> Data excerpts:
============
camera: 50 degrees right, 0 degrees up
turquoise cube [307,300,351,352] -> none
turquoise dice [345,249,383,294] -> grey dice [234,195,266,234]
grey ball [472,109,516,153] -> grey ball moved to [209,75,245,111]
============
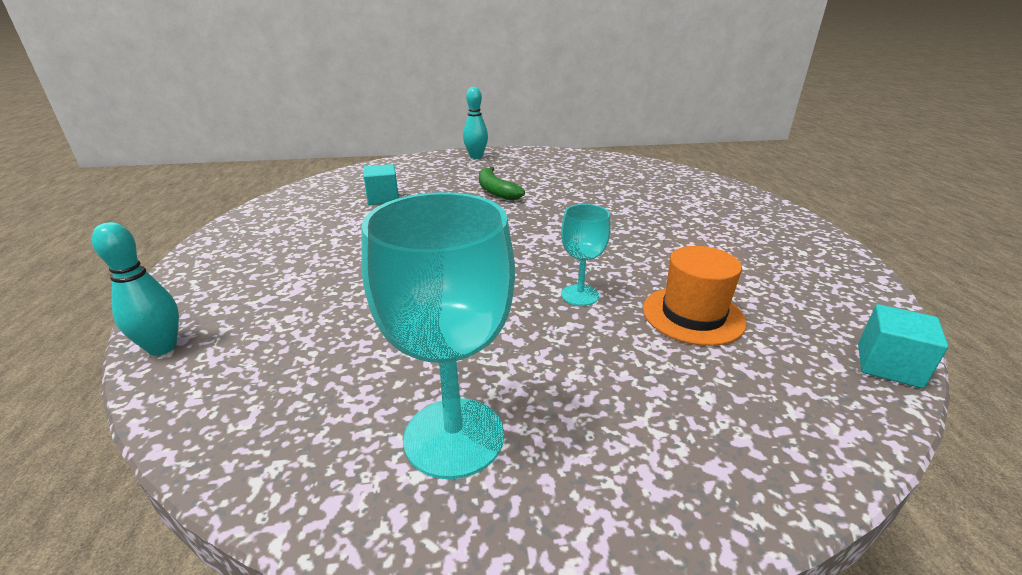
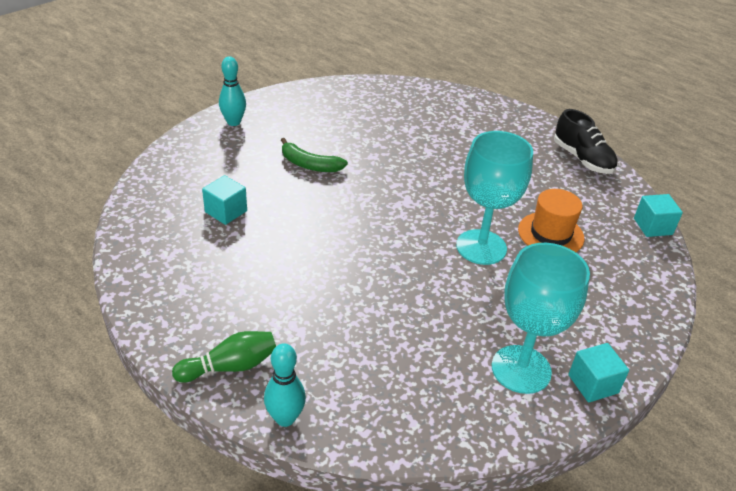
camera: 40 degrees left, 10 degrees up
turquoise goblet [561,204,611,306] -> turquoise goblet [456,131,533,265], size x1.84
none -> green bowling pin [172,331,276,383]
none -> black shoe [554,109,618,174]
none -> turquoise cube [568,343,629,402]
============
> What to do: Output the lines above between the one holding "camera: 50 degrees right, 0 degrees up" and the one holding "grey ball [472,109,516,153]", inclusive, with nothing before or after them.

> Written answer:
camera: 50 degrees right, 0 degrees up
turquoise cube [307,300,351,352] -> none
turquoise dice [345,249,383,294] -> grey dice [234,195,266,234]
grey ball [472,109,516,153] -> grey ball moved to [209,75,245,111]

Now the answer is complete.